* **Supplied material**
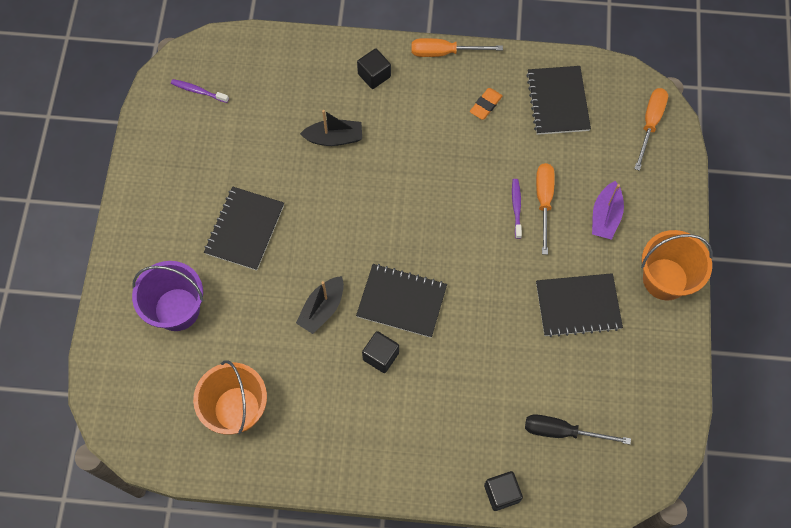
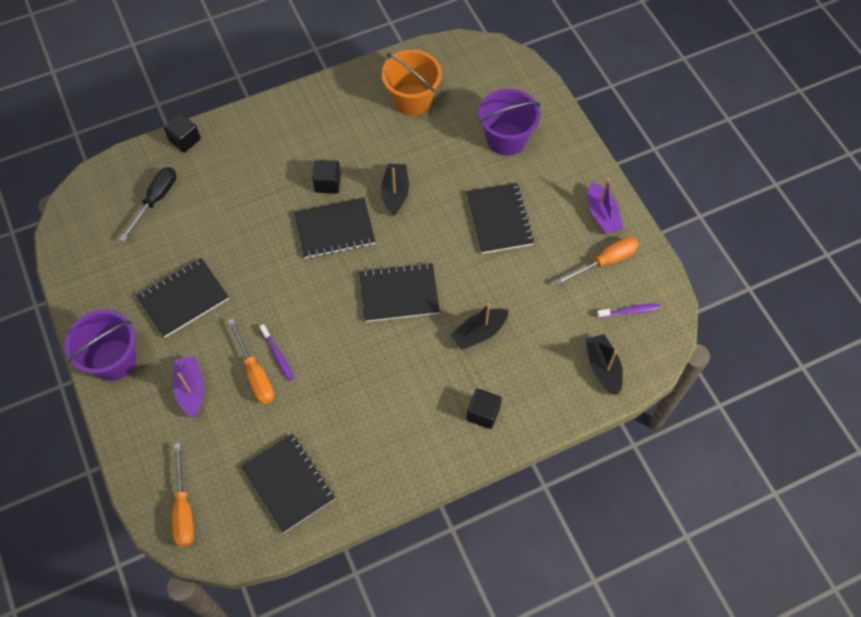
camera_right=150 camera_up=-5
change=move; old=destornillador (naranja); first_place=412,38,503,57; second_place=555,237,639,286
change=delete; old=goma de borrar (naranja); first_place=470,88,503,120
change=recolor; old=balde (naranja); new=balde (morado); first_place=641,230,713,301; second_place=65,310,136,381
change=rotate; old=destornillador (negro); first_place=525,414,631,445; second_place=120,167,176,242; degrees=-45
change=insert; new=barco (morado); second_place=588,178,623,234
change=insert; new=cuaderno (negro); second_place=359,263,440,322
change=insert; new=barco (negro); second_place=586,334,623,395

* **Task**
Everything in the entries above except the pictures should be given again exactly.

* **Expected answer**
camera_right=150 camera_up=-5
change=move; old=destornillador (naranja); first_place=412,38,503,57; second_place=555,237,639,286
change=delete; old=goma de borrar (naranja); first_place=470,88,503,120
change=recolor; old=balde (naranja); new=balde (morado); first_place=641,230,713,301; second_place=65,310,136,381
change=rotate; old=destornillador (negro); first_place=525,414,631,445; second_place=120,167,176,242; degrees=-45
change=insert; new=barco (morado); second_place=588,178,623,234
change=insert; new=cuaderno (negro); second_place=359,263,440,322
change=insert; new=barco (negro); second_place=586,334,623,395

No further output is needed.